START Data shown

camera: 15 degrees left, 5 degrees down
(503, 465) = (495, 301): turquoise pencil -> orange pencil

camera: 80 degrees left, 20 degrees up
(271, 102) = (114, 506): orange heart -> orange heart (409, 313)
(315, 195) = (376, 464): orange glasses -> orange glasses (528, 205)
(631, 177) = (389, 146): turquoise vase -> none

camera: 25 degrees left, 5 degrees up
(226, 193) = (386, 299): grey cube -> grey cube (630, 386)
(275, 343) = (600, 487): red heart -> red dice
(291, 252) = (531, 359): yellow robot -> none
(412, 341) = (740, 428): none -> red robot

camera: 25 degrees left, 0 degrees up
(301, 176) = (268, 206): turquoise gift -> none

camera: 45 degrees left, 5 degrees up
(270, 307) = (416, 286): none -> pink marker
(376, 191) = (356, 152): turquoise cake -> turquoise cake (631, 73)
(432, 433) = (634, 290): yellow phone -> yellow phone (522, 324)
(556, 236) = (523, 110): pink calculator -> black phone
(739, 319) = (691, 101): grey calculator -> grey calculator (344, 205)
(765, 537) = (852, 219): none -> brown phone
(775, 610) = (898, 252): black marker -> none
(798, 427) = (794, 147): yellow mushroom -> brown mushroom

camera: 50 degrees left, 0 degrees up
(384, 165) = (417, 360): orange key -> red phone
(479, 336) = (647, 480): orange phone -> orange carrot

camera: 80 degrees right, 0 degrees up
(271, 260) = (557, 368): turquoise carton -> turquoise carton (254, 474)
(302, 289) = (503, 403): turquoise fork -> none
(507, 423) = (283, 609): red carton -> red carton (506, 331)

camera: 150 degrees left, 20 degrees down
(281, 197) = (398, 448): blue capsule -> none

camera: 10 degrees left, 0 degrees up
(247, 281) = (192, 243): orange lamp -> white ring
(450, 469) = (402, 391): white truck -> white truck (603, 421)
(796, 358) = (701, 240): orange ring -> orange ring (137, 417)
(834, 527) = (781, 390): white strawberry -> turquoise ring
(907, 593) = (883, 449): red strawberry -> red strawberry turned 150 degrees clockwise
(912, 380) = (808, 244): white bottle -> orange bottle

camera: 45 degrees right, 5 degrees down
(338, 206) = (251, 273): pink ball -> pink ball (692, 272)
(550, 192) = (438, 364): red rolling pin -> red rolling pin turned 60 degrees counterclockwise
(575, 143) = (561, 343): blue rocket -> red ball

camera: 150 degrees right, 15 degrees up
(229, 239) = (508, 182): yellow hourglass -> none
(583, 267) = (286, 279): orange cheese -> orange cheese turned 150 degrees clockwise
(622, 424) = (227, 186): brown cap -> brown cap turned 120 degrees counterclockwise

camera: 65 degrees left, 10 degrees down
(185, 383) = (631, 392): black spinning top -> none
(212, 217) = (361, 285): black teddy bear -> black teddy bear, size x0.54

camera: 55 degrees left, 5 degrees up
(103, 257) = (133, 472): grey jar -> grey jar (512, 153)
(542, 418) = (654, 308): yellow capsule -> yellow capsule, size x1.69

END Data shown

▶ _Task description_: Copy exactly the stretch of data above from the line with "(384, 165) = (417, 360): orange" through the line with "camera: 150 degrees left, 20 degrees down", and omit all other lines.

▶ _Exercise output_:
(384, 165) = (417, 360): orange key -> red phone
(479, 336) = (647, 480): orange phone -> orange carrot

camera: 80 degrees right, 0 degrees up
(271, 260) = (557, 368): turquoise carton -> turquoise carton (254, 474)
(302, 289) = (503, 403): turquoise fork -> none
(507, 423) = (283, 609): red carton -> red carton (506, 331)

camera: 150 degrees left, 20 degrees down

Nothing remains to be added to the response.